BRIEF – In the listing below, locate the lines bearing the word "none". Copy every one of them.

GIVEN DATA –

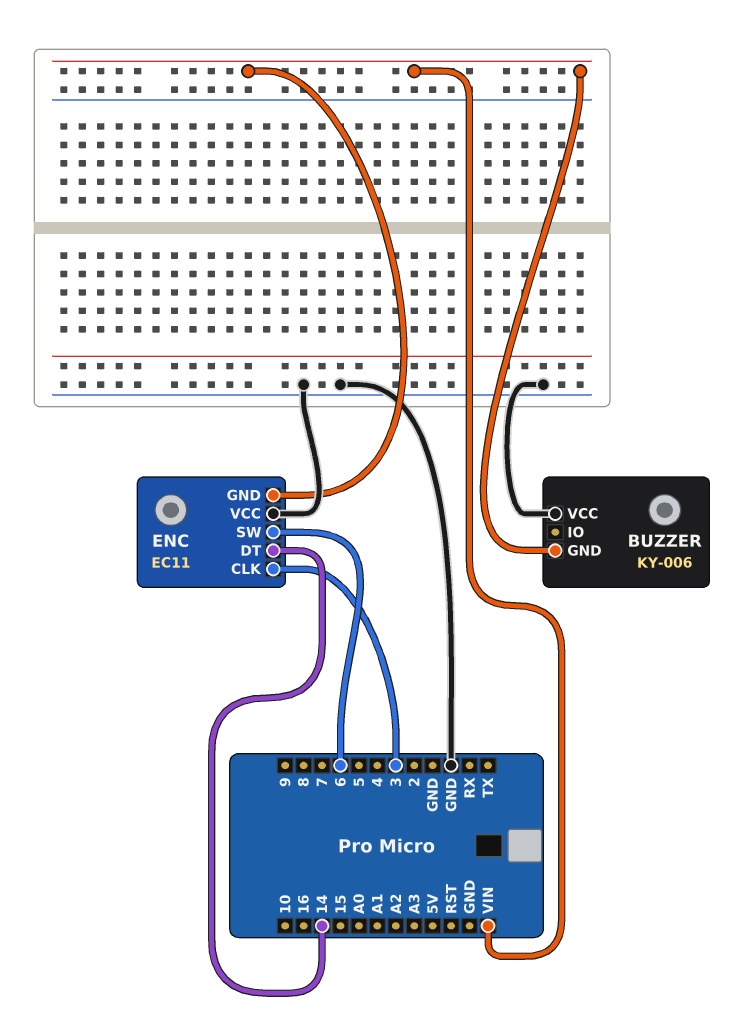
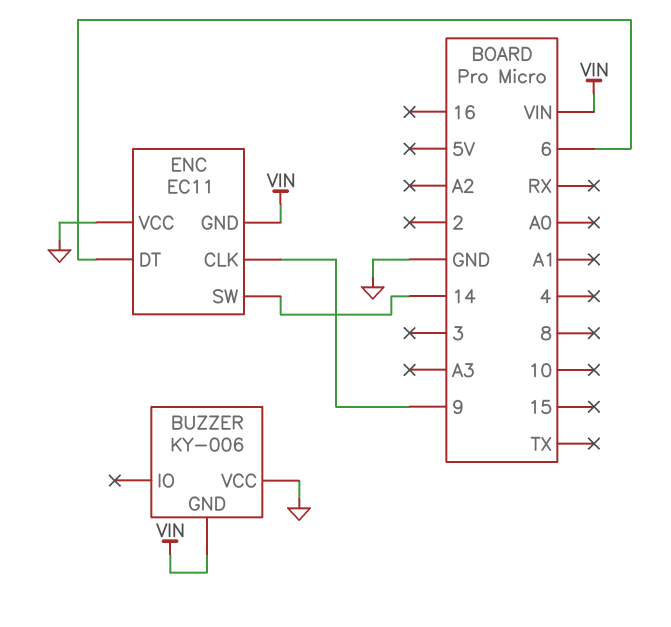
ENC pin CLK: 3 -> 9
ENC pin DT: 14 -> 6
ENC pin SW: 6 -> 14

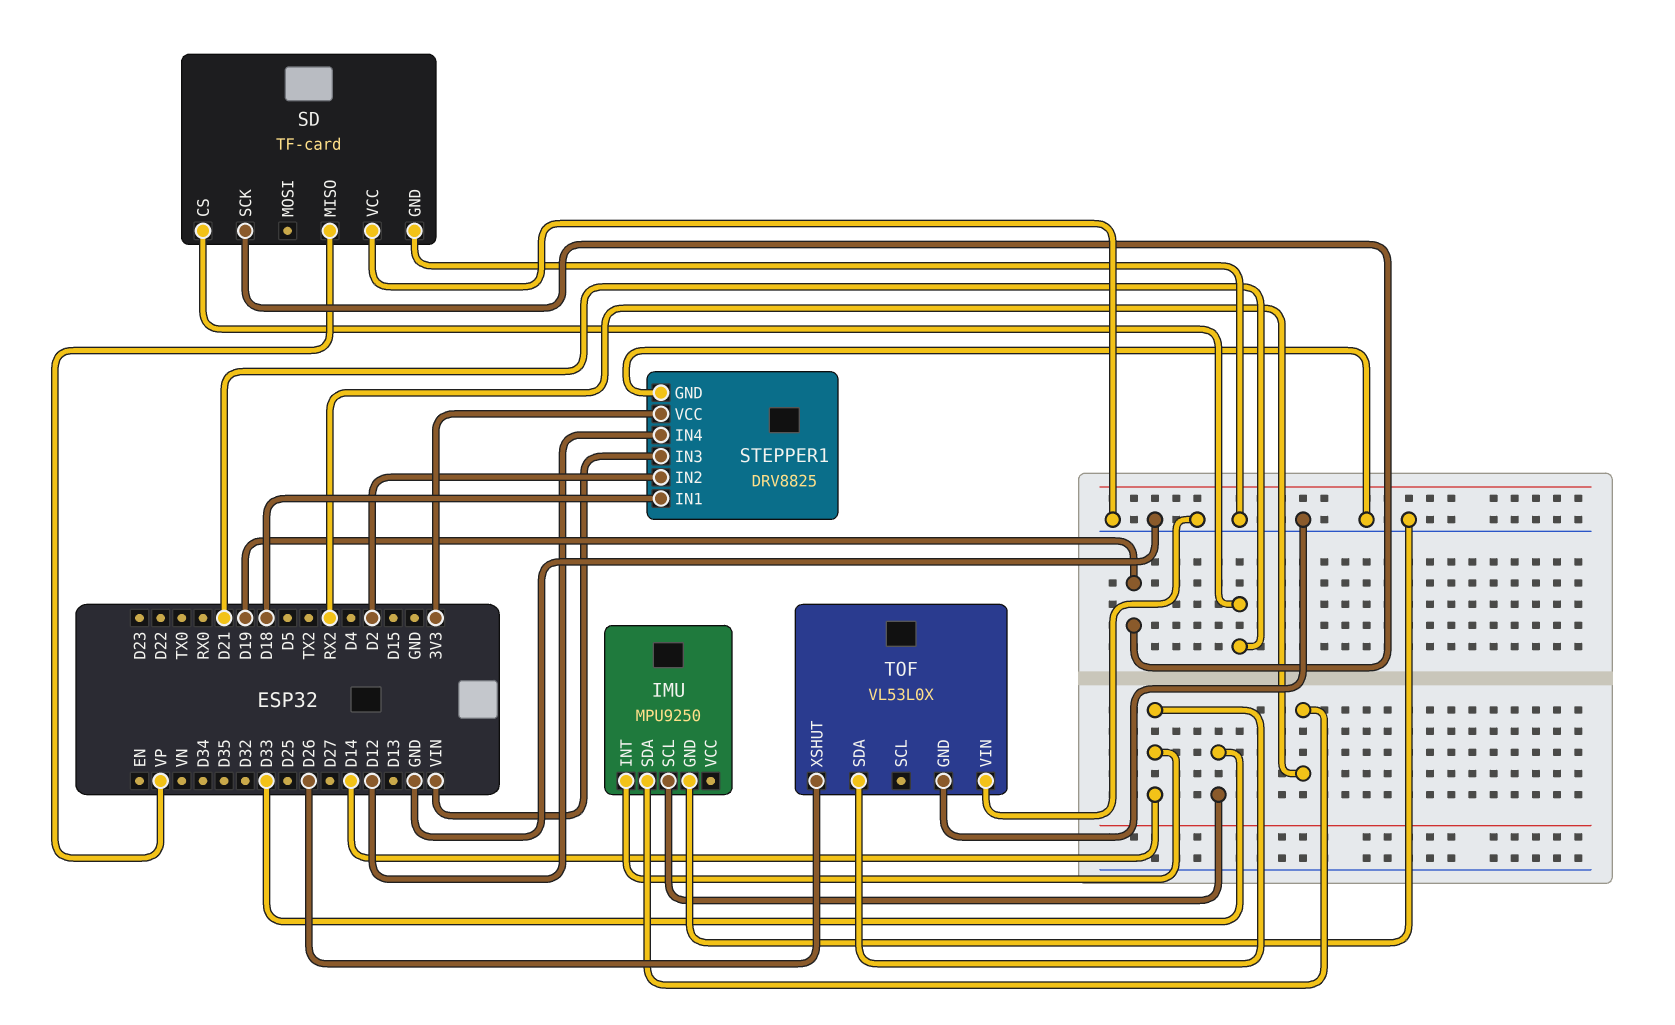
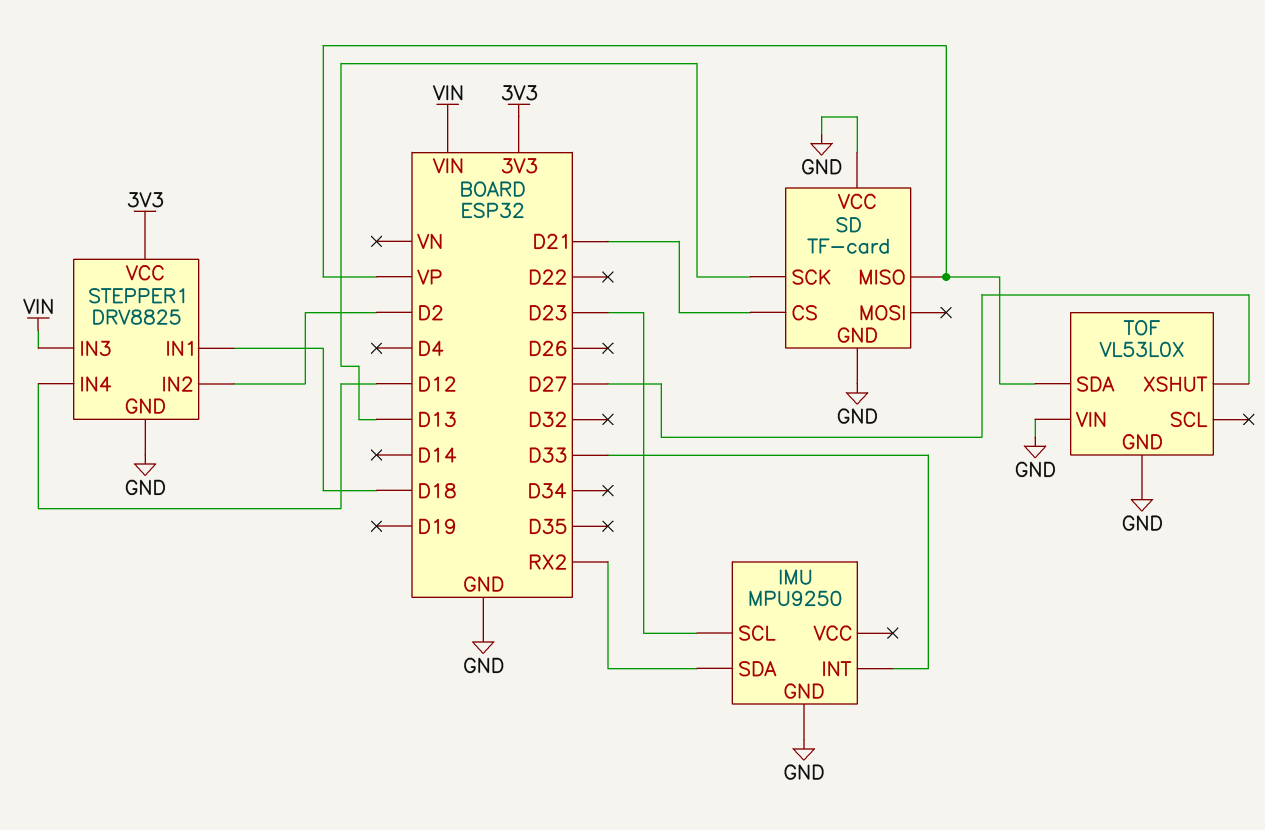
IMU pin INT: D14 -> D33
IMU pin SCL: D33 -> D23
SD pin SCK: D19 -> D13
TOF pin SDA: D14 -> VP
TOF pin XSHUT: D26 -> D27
...
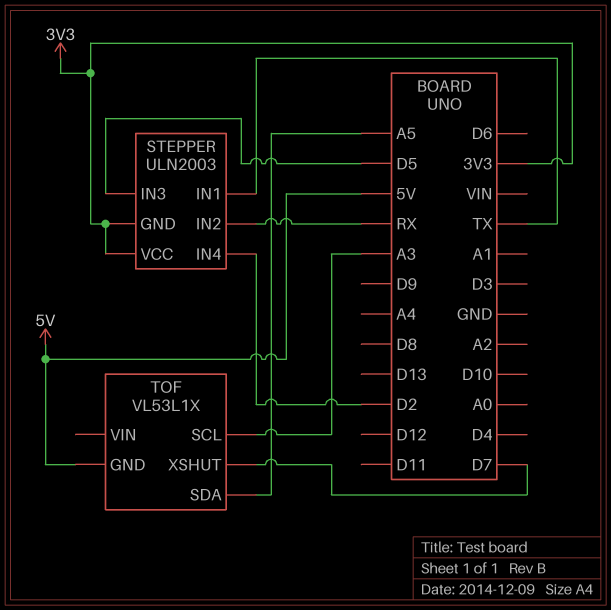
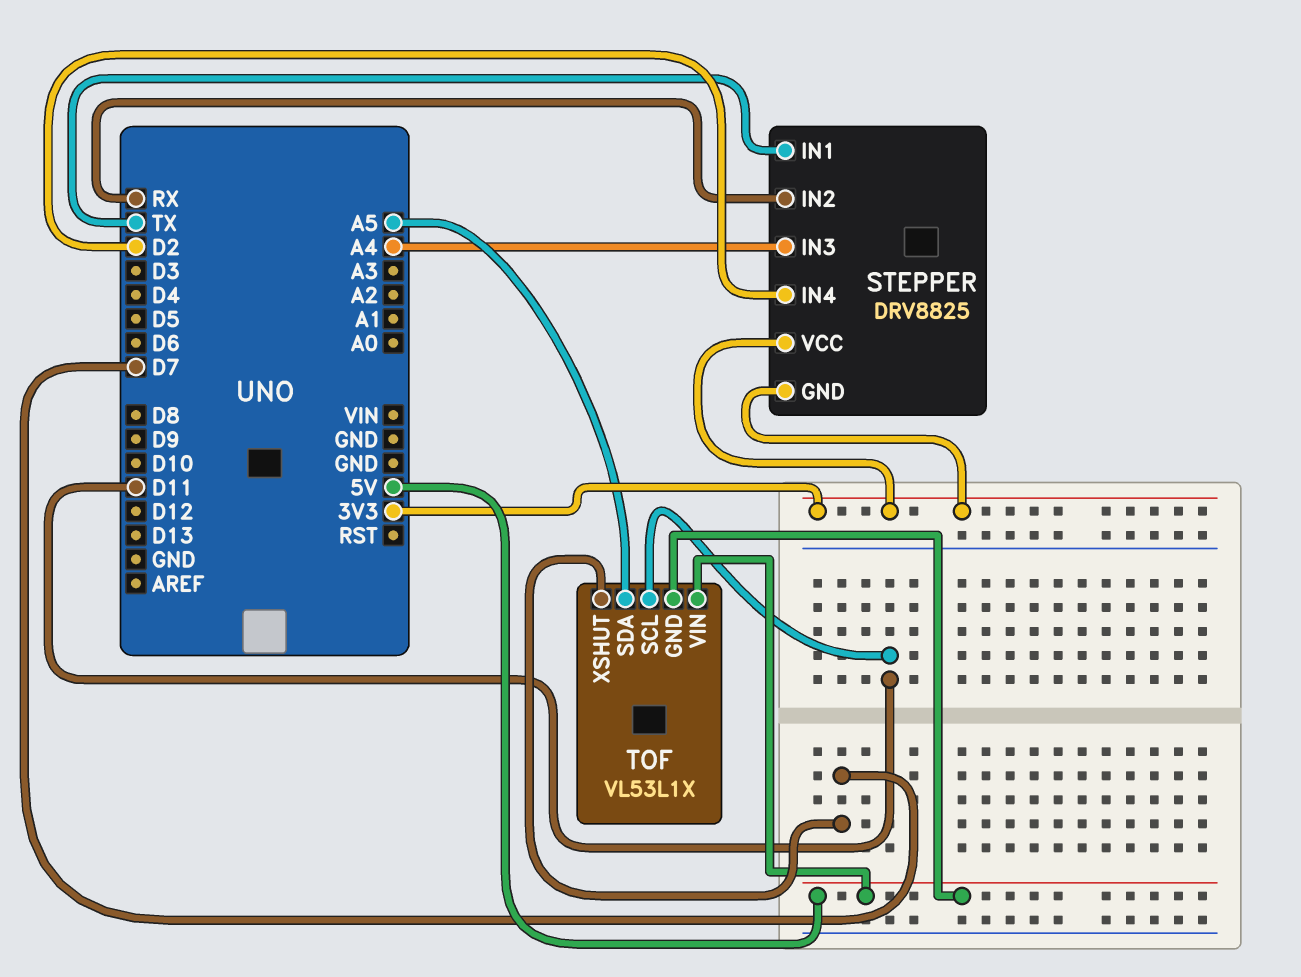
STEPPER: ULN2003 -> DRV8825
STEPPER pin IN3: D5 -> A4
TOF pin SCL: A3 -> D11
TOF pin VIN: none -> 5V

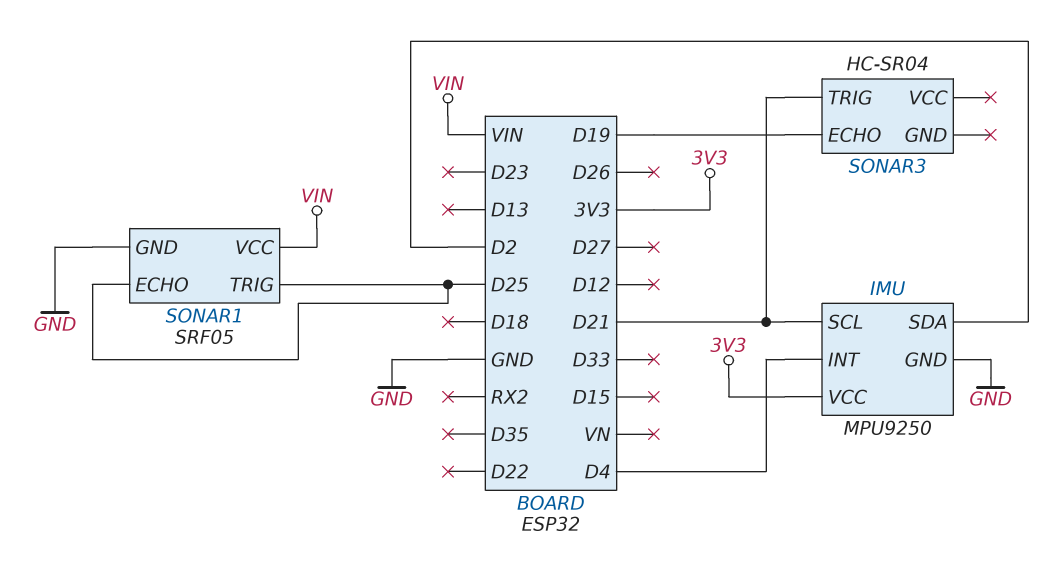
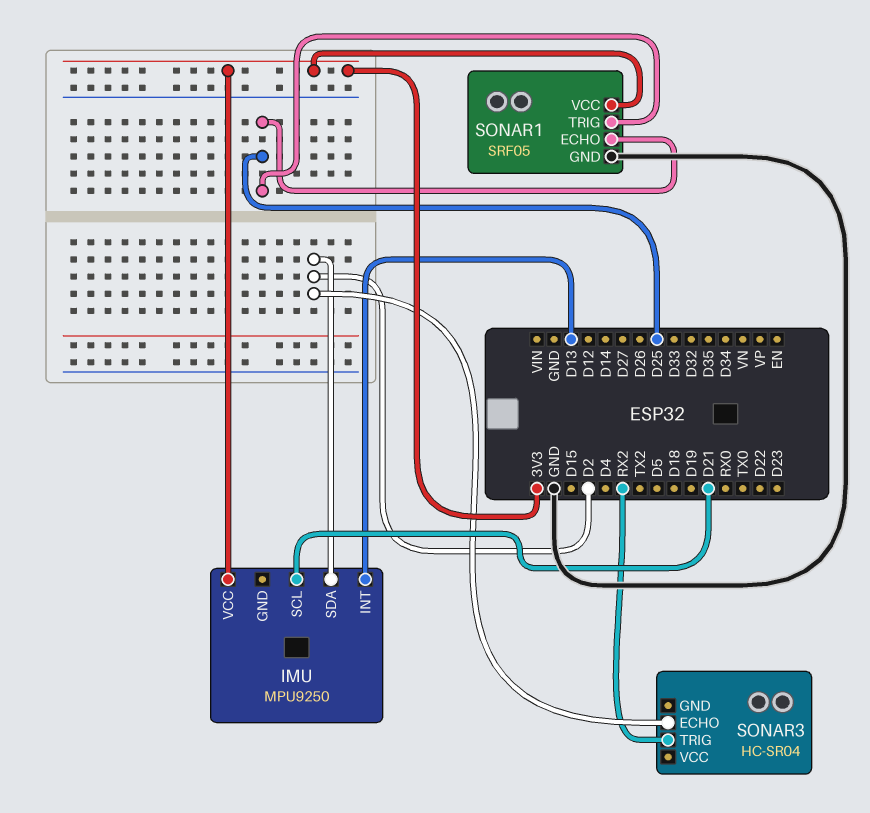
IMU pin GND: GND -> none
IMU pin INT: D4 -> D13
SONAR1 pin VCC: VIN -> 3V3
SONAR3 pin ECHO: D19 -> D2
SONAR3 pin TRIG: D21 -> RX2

FINISHED TASK –
TOF pin VIN: none -> 5V
IMU pin GND: GND -> none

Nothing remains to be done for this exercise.